» How to complete this task:
Please take the lines from the one holding "D1: zener 12V" through the one holding "R6: none -> 39k (+9V, CMP2)" in the data below and copy them exactly.

** Opening Data for the task block **

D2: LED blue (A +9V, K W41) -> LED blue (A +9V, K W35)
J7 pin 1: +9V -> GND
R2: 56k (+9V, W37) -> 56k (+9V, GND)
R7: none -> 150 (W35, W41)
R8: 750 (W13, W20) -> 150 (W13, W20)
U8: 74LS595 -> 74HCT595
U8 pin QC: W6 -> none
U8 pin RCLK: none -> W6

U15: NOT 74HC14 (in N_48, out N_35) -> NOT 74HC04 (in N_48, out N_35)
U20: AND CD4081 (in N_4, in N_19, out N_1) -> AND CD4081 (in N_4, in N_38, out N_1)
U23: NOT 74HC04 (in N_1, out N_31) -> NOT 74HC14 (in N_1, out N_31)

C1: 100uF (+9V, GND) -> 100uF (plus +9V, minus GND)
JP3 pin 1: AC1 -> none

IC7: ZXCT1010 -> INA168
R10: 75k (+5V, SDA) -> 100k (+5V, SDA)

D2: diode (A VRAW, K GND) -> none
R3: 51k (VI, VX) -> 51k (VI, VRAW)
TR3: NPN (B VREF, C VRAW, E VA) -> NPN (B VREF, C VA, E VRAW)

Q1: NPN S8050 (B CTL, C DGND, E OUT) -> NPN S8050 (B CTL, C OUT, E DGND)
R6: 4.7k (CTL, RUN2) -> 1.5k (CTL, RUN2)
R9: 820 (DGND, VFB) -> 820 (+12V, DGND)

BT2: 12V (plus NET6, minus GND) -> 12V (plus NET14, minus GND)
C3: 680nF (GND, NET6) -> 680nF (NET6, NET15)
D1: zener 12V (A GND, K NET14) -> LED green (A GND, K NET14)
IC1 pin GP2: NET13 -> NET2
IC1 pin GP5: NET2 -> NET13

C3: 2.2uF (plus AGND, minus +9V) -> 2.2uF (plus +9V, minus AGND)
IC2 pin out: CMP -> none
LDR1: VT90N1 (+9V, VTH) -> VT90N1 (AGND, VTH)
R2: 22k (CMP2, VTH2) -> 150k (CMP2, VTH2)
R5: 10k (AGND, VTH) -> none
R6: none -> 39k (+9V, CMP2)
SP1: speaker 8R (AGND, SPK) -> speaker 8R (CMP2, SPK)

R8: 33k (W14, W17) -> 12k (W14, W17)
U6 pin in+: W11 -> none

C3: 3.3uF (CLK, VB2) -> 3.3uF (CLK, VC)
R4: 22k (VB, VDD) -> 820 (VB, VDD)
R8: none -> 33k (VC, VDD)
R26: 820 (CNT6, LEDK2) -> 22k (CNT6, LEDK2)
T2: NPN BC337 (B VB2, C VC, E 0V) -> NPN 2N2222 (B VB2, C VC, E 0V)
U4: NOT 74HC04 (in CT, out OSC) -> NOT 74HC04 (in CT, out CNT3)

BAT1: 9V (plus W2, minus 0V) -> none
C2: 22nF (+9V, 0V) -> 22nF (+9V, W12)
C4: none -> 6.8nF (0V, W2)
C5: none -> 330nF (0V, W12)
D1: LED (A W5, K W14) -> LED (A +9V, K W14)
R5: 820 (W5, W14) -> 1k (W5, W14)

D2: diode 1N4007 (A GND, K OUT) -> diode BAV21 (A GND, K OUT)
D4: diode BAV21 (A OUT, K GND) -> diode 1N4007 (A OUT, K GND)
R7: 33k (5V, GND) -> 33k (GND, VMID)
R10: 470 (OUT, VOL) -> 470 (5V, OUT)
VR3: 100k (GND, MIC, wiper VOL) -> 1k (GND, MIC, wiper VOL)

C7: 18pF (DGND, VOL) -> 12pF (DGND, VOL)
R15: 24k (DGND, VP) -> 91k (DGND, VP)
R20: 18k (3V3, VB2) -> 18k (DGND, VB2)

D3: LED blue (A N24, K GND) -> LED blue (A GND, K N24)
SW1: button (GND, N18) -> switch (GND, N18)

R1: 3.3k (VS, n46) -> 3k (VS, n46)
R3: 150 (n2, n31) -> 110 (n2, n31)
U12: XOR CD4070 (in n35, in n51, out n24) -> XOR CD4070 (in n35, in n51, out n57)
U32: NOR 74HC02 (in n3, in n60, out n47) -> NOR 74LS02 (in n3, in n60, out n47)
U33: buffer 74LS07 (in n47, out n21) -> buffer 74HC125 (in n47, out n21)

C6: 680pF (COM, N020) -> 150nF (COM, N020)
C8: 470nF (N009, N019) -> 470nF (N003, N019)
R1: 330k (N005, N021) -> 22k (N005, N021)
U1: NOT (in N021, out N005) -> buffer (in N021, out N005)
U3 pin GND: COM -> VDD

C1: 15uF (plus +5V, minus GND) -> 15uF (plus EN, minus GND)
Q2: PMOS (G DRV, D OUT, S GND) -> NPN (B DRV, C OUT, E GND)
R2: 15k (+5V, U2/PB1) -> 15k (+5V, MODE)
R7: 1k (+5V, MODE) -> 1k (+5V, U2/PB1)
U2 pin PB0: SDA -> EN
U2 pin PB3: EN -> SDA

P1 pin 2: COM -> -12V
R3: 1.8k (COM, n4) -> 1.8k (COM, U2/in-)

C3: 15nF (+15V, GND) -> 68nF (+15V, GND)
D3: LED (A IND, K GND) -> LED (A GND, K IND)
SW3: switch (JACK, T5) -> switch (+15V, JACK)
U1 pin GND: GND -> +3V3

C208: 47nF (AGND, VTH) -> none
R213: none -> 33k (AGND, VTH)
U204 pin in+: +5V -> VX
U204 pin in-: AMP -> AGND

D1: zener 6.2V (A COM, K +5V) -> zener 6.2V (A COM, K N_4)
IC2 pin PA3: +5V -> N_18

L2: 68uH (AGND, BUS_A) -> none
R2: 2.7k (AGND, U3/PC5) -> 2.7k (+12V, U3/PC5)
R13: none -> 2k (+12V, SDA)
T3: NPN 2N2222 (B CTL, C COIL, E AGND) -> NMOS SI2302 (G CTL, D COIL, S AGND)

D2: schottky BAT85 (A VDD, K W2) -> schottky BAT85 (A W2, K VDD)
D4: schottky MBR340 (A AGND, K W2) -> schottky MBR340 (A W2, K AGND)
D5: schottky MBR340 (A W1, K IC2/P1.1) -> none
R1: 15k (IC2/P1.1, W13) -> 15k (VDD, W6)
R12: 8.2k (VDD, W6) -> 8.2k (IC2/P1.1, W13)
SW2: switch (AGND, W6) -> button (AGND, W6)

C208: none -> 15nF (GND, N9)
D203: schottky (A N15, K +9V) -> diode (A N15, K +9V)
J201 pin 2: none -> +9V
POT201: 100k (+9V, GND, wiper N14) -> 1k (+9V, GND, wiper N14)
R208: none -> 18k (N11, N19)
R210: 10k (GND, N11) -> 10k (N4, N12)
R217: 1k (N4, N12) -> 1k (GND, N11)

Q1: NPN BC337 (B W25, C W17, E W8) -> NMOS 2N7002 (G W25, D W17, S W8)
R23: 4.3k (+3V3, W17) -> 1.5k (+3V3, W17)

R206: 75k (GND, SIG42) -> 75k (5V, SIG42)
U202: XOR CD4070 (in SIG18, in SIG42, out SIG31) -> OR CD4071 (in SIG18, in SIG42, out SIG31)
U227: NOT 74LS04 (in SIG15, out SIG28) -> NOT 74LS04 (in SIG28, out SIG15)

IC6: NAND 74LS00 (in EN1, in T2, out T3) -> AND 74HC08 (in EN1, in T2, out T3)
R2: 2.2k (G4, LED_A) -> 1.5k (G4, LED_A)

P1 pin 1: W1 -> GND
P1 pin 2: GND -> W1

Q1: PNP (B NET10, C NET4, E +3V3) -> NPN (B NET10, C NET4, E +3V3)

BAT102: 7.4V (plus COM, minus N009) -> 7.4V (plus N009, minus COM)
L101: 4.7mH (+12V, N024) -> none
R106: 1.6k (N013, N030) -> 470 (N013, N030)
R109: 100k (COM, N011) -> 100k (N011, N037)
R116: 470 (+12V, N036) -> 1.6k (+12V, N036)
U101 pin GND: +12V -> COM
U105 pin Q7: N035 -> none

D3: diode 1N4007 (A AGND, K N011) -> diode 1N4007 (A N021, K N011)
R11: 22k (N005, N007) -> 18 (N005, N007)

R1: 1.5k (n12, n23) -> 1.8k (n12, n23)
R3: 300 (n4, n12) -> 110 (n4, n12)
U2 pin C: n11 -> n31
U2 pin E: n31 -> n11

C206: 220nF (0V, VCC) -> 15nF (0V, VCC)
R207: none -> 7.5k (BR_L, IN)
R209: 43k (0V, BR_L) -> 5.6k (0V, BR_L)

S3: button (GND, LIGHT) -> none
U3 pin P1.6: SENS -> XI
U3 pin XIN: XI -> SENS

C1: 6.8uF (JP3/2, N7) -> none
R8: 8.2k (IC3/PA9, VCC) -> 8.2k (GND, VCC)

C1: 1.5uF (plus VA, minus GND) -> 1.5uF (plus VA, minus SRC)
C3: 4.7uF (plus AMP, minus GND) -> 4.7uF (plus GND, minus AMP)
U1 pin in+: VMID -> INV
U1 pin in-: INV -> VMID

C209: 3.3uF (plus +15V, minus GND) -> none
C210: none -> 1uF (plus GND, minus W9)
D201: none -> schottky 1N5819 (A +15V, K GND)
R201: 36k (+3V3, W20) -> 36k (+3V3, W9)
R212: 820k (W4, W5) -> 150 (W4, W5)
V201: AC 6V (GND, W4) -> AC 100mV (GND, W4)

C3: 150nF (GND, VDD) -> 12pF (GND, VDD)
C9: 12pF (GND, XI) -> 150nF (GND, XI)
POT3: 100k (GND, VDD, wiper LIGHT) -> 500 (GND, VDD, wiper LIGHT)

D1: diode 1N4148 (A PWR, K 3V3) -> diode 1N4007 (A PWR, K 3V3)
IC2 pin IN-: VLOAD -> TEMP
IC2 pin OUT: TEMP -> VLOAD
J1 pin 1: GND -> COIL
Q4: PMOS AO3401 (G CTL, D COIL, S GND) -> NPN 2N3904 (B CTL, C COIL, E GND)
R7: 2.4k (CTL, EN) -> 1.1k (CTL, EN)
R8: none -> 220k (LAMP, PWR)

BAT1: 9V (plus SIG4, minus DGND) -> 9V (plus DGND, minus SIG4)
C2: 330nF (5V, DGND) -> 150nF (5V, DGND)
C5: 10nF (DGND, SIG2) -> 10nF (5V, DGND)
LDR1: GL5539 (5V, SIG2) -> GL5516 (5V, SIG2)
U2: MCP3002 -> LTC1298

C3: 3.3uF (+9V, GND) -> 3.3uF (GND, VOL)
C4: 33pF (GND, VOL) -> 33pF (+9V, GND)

** Closing Data for the task block **

» Answer to this task:
D1: zener 12V (A GND, K NET14) -> LED green (A GND, K NET14)
IC1 pin GP2: NET13 -> NET2
IC1 pin GP5: NET2 -> NET13

C3: 2.2uF (plus AGND, minus +9V) -> 2.2uF (plus +9V, minus AGND)
IC2 pin out: CMP -> none
LDR1: VT90N1 (+9V, VTH) -> VT90N1 (AGND, VTH)
R2: 22k (CMP2, VTH2) -> 150k (CMP2, VTH2)
R5: 10k (AGND, VTH) -> none
R6: none -> 39k (+9V, CMP2)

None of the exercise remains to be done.